§ **Input data**

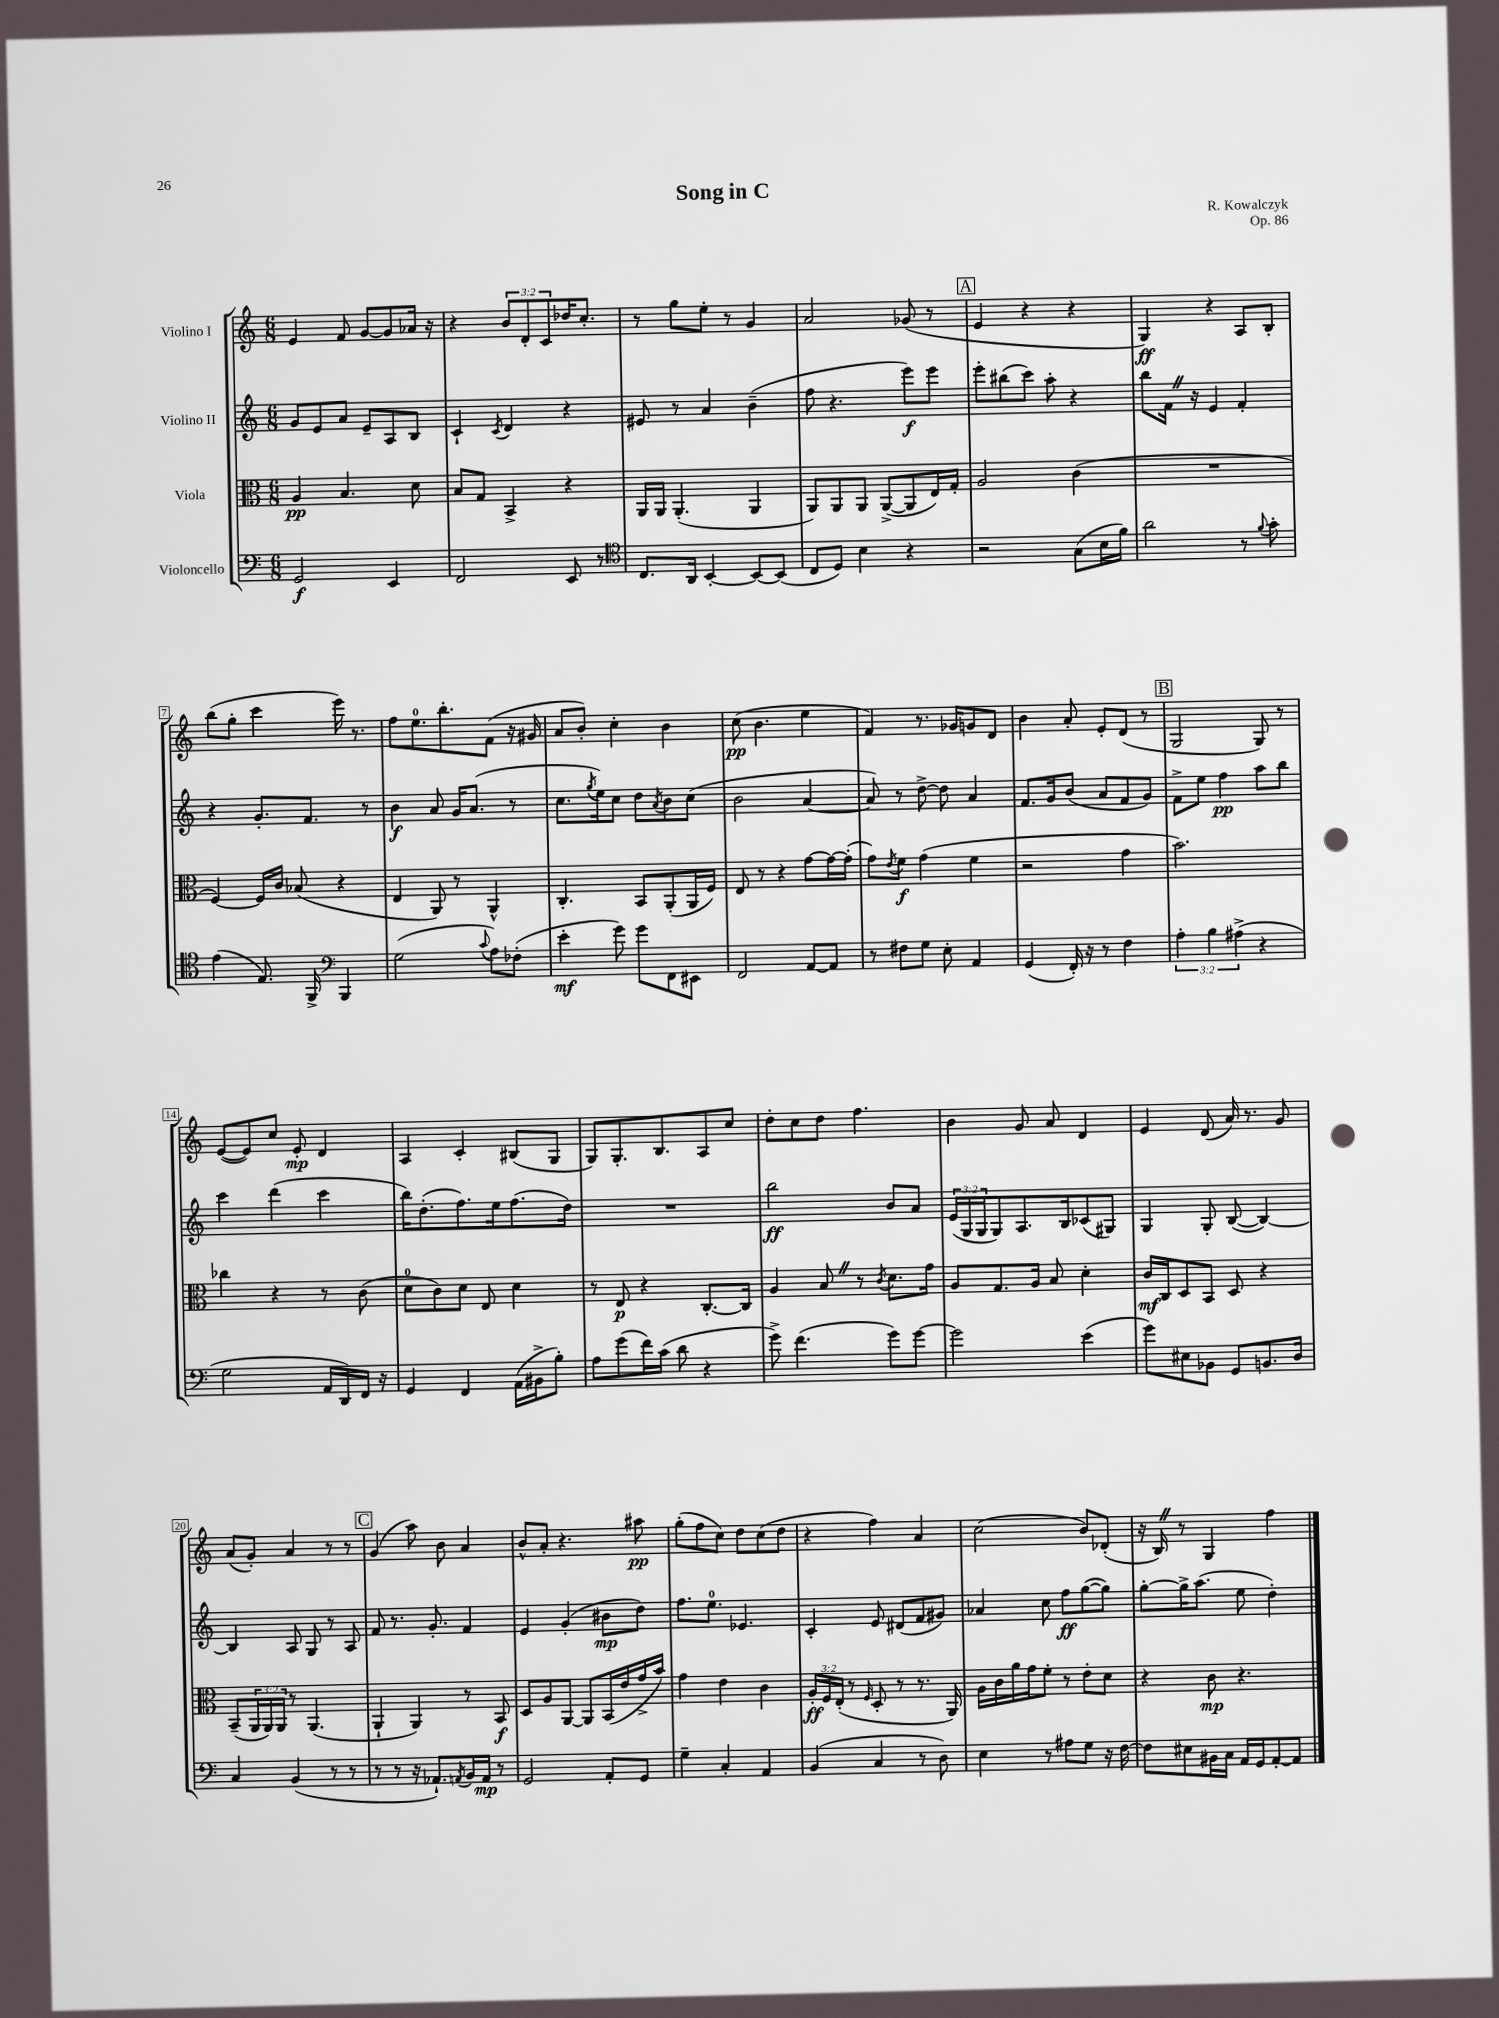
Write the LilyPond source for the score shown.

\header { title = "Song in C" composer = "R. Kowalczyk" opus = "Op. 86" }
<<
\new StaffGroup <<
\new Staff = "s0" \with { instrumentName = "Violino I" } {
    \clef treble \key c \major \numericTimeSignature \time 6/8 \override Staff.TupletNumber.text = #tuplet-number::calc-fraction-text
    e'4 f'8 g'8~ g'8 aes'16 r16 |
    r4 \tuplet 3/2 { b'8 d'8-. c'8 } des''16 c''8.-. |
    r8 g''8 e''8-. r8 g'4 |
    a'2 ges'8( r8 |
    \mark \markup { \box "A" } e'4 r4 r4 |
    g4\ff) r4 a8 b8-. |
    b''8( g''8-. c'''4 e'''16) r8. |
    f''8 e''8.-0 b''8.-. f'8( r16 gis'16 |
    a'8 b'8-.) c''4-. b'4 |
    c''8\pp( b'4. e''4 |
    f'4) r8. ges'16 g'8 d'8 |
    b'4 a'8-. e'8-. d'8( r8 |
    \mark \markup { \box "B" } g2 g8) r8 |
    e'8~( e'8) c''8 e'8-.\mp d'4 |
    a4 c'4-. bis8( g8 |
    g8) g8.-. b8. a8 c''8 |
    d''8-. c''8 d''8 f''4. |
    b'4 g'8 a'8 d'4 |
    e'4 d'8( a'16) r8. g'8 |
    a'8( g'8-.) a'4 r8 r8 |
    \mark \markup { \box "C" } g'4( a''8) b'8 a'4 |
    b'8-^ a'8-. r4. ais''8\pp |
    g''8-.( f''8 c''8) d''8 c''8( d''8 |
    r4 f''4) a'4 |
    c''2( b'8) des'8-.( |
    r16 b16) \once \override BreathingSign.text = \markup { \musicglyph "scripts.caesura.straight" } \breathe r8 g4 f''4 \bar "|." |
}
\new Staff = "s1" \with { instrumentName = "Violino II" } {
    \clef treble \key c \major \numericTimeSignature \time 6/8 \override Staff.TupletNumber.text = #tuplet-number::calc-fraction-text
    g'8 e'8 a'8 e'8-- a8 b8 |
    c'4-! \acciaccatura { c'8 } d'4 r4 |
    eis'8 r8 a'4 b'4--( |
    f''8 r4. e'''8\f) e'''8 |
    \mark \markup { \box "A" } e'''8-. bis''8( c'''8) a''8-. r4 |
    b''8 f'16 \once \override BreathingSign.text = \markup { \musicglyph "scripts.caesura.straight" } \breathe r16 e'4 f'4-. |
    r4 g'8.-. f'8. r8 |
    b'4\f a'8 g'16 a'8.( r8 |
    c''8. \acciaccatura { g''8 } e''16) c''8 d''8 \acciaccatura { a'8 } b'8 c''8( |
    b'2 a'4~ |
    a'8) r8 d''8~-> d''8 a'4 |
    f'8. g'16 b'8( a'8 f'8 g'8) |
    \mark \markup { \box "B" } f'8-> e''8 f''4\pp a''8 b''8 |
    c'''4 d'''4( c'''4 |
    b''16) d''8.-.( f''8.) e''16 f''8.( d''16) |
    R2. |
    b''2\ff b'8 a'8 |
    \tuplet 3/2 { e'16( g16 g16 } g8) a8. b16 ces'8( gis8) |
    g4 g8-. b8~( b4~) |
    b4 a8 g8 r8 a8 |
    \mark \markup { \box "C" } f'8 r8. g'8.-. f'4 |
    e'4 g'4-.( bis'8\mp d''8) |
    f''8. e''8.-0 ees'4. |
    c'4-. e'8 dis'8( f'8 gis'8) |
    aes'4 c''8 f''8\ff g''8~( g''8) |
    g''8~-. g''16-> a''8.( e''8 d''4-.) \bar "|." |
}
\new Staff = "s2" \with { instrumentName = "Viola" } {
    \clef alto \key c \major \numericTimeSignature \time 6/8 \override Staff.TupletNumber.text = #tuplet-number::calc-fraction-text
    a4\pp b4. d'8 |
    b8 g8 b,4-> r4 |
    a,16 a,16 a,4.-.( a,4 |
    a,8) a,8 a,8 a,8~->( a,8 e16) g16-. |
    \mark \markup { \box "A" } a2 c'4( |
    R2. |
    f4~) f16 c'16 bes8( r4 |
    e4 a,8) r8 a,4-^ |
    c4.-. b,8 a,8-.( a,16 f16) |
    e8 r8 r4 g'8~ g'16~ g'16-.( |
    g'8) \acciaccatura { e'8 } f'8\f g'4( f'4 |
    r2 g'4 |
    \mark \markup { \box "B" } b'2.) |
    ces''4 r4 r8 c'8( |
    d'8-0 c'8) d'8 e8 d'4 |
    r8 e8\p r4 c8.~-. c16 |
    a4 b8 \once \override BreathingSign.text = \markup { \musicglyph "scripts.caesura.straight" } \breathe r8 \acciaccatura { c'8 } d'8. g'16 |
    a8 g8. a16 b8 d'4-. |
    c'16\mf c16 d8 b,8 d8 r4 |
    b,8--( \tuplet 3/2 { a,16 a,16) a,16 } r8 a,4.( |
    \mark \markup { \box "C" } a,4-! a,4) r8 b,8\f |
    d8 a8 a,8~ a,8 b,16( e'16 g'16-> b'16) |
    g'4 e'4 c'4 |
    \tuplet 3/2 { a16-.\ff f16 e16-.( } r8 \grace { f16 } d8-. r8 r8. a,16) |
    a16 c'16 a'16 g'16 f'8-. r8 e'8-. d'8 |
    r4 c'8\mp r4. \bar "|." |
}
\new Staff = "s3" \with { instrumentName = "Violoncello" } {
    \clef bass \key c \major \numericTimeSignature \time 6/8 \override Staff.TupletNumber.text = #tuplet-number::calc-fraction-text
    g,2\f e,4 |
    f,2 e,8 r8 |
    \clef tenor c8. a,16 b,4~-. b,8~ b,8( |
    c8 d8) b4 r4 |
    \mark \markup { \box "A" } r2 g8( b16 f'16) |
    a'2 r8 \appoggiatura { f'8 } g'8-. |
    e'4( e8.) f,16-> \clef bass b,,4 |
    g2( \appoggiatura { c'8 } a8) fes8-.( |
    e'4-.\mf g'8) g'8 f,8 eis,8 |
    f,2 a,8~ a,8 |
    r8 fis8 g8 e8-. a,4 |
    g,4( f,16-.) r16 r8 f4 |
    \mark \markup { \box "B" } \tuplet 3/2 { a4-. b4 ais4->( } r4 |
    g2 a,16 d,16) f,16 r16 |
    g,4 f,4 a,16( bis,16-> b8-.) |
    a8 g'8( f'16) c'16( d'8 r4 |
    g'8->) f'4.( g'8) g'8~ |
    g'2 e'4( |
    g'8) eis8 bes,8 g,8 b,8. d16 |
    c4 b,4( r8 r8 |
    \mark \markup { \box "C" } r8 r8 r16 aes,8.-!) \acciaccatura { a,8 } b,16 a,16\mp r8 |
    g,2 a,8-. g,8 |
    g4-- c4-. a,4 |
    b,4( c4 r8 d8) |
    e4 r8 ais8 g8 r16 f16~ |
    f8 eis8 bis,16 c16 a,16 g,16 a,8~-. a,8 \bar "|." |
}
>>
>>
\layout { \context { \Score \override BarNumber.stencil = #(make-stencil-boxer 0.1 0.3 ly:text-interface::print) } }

§ **Given exercise**
Extract every line of the records that contains the string "Violino", matching case exactly.

§ **Expected answer**
\new Staff = "s0" \with { instrumentName = "Violino I" } {
\new Staff = "s1" \with { instrumentName = "Violino II" } {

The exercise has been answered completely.